[Stored dataset rows]
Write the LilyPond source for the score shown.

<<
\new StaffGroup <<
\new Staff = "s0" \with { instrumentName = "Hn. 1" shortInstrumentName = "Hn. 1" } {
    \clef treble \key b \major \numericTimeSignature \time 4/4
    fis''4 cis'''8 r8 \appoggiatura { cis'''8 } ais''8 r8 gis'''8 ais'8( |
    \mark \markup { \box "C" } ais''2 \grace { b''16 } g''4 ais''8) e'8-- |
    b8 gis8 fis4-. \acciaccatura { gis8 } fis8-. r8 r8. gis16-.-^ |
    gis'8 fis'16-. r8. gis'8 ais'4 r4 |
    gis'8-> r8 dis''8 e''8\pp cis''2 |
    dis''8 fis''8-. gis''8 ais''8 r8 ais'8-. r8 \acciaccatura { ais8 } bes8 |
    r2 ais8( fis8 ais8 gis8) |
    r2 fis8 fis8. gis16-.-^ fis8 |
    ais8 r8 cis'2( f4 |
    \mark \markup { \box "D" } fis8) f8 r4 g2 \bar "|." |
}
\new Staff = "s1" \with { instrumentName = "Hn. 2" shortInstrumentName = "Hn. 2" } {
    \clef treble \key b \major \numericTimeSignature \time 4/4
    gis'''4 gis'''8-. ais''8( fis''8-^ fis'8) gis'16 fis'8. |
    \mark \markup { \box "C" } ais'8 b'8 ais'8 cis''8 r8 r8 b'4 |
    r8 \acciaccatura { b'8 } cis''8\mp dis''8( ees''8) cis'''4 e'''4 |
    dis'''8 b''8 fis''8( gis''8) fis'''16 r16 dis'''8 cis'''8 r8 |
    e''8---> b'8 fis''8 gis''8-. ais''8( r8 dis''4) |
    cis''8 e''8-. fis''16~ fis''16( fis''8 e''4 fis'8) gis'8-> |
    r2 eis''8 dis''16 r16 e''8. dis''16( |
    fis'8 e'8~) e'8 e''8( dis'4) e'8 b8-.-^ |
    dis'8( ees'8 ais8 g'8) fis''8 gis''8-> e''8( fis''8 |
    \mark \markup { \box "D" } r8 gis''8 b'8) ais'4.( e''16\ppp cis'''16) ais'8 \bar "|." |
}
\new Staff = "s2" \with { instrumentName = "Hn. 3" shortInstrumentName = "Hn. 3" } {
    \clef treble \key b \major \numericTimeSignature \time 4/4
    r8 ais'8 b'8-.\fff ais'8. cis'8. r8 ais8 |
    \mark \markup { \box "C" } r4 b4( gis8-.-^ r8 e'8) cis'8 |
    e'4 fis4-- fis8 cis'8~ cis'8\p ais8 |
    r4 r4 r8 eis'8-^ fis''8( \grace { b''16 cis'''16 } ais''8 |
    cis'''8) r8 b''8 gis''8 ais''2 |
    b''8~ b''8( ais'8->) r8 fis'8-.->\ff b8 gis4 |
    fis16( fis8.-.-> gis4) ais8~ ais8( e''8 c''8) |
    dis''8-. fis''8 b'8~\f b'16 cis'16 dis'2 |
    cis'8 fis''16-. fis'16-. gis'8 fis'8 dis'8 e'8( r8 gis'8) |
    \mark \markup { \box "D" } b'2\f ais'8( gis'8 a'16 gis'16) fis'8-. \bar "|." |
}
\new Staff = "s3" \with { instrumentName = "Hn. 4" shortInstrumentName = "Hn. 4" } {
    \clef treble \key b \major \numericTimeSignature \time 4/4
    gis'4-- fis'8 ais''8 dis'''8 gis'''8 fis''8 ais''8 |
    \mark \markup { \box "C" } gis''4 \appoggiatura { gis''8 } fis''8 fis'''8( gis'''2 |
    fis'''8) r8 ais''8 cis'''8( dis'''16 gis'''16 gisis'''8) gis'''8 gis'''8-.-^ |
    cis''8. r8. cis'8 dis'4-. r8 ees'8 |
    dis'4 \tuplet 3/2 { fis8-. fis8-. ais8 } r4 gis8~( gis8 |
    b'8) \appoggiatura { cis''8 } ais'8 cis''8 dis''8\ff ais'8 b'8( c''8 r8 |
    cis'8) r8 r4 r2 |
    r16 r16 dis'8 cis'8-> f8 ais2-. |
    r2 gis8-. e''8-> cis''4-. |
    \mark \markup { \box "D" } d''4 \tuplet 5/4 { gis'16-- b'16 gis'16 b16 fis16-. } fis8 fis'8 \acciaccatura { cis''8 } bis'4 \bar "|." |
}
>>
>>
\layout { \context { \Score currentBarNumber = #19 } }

### TO DO
Please extract each line of the rows above that contains the string "with". Case matters.

### RESULT OF THIS EXERCISE
\new Staff = "s0" \with { instrumentName = "Hn. 1" shortInstrumentName = "Hn. 1" } {
\new Staff = "s1" \with { instrumentName = "Hn. 2" shortInstrumentName = "Hn. 2" } {
\new Staff = "s2" \with { instrumentName = "Hn. 3" shortInstrumentName = "Hn. 3" } {
\new Staff = "s3" \with { instrumentName = "Hn. 4" shortInstrumentName = "Hn. 4" } {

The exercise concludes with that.